Using the records below, output the stretch that opens with the line containing "change=gone; old=green teddy" and closes with the line containing "change=shifted; old=orange bucket; first_place=626,202,689,282;", exactly and including both lines, with nothing more.
------
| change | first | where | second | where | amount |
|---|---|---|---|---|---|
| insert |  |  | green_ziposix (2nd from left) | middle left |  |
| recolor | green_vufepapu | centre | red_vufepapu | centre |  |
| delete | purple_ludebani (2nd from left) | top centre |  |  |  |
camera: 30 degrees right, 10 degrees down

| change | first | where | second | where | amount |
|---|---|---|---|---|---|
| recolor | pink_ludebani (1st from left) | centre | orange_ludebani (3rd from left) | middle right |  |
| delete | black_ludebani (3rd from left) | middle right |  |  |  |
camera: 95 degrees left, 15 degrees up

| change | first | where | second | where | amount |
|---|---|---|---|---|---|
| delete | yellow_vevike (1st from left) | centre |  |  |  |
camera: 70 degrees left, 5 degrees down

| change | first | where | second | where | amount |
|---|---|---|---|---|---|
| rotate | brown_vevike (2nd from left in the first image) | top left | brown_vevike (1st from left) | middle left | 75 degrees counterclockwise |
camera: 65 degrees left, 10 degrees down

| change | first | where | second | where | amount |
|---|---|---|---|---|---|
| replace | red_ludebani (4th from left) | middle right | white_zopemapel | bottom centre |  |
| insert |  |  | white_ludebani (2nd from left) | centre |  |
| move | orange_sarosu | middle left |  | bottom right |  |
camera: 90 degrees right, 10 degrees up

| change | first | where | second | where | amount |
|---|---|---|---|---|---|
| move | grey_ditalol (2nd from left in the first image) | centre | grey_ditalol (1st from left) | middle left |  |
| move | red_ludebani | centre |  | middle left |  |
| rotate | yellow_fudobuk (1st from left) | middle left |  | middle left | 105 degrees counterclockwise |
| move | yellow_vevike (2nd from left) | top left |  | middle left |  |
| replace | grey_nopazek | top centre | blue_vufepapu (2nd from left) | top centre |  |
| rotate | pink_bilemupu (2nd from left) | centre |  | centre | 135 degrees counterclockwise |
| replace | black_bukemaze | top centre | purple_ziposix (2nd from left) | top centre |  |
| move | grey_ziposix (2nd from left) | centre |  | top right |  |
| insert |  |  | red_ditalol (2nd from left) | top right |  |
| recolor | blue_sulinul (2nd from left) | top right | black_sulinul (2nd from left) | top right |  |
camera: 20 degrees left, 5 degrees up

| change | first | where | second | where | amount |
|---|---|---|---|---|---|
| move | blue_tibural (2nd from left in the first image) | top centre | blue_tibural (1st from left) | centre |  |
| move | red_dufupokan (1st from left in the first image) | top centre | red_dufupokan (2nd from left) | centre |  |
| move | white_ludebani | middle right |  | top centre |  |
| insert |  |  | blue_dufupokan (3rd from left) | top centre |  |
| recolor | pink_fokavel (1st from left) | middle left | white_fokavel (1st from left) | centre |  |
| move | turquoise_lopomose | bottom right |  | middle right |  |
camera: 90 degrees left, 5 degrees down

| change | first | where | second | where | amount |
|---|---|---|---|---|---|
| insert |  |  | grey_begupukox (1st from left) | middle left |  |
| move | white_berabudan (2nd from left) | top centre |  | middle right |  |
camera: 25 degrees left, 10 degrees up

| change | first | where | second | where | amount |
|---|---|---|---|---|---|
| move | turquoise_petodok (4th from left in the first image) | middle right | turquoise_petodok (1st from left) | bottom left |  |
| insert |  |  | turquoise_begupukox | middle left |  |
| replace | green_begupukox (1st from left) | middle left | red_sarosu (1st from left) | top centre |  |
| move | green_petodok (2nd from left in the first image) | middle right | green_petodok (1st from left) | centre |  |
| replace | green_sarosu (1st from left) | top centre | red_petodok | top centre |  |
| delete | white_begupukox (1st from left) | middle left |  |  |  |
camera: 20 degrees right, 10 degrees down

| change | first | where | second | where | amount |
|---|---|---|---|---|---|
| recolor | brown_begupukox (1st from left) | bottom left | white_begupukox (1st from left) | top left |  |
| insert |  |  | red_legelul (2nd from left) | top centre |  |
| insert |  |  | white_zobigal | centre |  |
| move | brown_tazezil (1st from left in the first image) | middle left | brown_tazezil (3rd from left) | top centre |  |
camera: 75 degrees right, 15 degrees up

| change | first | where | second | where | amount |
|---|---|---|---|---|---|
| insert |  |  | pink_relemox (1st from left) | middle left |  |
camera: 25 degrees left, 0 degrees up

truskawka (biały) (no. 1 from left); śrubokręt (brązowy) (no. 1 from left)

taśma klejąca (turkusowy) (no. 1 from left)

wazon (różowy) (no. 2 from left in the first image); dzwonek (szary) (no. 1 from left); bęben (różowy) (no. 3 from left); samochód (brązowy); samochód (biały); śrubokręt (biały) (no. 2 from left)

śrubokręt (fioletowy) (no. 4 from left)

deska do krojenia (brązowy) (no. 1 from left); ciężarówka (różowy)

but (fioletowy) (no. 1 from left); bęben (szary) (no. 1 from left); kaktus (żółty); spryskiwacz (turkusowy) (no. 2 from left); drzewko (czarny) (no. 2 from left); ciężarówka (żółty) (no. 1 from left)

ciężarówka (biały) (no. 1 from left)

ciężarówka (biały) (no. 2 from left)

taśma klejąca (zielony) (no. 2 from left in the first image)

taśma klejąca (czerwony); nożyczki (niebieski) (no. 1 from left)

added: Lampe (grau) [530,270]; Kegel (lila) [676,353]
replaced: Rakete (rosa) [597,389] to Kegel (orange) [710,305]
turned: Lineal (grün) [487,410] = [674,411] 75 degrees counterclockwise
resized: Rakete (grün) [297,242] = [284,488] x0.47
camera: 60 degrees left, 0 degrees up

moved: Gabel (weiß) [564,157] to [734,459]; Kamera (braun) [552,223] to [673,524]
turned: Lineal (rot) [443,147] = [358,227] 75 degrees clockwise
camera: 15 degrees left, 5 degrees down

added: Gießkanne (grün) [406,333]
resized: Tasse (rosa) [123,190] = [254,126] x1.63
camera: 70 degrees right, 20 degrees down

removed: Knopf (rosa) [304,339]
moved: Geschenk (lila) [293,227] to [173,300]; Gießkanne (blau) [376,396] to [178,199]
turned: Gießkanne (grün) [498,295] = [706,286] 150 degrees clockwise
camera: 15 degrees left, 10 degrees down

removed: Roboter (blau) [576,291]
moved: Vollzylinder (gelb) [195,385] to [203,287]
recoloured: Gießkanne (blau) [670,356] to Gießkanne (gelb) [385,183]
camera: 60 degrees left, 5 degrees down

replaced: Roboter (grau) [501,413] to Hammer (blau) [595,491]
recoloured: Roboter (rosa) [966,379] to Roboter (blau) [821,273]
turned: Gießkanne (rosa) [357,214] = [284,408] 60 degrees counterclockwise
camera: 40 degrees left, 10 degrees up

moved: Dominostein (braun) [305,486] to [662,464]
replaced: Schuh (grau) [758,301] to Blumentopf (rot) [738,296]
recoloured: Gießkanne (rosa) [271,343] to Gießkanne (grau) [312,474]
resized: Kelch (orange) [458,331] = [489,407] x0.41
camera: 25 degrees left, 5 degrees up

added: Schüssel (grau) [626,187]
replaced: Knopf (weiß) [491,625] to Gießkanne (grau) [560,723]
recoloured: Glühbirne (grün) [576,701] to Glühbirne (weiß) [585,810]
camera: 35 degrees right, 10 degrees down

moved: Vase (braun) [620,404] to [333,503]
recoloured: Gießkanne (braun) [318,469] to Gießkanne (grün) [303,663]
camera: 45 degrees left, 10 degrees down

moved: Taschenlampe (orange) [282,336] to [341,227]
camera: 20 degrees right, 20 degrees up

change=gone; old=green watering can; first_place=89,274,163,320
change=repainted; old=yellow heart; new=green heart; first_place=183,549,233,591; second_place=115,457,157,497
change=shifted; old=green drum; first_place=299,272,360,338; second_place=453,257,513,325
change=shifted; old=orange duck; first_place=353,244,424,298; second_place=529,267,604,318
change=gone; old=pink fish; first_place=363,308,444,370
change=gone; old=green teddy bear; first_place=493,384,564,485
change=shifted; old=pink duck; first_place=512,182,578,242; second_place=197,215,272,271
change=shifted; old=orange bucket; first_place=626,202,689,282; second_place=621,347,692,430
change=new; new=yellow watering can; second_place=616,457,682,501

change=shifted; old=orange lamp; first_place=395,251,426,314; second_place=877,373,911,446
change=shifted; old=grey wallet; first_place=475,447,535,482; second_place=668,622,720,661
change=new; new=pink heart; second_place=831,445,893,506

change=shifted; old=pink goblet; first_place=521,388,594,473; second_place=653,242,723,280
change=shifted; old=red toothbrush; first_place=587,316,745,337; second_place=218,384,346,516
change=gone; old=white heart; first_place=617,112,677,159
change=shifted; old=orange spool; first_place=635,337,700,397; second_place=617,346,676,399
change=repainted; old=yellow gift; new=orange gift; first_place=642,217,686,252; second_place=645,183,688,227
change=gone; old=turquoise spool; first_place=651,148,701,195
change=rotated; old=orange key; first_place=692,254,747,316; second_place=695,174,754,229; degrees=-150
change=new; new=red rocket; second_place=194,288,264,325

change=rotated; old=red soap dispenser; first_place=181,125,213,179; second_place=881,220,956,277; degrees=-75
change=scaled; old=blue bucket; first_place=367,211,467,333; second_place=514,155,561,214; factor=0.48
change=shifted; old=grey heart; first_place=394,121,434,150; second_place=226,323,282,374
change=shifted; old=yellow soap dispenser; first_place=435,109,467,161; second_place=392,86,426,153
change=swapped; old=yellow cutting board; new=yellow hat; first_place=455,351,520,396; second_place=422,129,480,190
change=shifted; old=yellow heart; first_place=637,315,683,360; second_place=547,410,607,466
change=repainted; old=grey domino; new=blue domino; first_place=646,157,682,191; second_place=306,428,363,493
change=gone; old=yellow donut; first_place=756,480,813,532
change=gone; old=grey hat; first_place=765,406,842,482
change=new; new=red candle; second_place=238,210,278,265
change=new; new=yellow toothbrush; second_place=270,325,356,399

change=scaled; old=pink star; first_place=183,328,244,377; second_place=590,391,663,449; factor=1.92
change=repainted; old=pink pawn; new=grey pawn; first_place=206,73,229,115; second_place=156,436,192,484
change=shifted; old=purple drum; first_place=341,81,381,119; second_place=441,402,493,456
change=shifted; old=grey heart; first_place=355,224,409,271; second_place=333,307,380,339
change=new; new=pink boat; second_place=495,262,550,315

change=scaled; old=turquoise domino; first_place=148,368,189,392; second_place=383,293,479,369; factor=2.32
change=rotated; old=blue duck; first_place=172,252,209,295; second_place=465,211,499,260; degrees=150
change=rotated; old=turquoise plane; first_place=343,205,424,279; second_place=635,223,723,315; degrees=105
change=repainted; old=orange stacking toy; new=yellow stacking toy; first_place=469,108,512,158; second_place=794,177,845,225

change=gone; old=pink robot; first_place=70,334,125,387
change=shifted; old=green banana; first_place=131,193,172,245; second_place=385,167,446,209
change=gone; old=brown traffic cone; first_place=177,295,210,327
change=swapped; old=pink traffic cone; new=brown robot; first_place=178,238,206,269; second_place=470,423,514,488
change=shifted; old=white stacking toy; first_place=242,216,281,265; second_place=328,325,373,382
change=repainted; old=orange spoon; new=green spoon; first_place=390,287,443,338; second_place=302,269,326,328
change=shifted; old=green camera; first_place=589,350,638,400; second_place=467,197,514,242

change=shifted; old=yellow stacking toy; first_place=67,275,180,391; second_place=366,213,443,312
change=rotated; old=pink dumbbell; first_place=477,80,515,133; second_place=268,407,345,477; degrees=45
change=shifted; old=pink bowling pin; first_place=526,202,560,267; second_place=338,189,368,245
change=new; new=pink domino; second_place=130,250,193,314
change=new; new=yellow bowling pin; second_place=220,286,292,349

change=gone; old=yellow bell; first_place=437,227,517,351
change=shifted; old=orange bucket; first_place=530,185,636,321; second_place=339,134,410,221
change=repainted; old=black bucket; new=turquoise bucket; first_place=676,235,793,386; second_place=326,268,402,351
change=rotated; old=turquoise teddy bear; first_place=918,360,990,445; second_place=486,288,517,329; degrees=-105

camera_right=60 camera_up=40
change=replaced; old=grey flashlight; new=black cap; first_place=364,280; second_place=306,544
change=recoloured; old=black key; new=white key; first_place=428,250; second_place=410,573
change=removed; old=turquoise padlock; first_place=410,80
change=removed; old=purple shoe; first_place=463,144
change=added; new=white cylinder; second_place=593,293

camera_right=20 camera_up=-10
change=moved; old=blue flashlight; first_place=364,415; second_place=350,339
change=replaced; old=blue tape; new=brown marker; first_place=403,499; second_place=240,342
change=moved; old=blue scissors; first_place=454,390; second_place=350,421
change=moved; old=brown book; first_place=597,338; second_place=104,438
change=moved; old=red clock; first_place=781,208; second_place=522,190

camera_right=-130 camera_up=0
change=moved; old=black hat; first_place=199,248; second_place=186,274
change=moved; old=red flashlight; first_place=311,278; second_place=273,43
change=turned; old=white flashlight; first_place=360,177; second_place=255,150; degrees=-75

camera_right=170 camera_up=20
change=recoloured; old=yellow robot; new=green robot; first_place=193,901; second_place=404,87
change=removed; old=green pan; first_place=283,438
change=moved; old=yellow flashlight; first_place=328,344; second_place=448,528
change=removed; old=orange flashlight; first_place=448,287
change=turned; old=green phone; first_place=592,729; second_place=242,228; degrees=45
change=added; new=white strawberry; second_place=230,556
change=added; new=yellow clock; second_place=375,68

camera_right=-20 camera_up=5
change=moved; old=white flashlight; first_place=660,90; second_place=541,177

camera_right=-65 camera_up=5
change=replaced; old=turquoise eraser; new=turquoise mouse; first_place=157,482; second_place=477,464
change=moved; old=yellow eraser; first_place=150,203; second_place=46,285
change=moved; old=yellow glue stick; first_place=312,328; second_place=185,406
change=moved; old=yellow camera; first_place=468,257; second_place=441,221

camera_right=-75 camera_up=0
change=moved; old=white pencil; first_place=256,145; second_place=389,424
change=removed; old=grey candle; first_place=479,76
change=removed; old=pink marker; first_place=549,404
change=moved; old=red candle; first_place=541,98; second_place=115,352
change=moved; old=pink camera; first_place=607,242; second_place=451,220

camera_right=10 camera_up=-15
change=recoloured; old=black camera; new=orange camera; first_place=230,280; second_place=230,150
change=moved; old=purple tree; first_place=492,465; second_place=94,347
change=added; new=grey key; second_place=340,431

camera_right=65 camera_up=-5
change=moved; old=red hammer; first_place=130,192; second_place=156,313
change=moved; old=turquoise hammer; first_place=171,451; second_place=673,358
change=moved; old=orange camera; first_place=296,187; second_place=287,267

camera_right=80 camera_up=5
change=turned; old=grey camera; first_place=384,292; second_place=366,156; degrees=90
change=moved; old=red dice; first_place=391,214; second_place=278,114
------
Answer to this task:
change=gone; old=green teddy bear; first_place=493,384,564,485
change=shifted; old=pink duck; first_place=512,182,578,242; second_place=197,215,272,271
change=shifted; old=orange bucket; first_place=626,202,689,282; second_place=621,347,692,430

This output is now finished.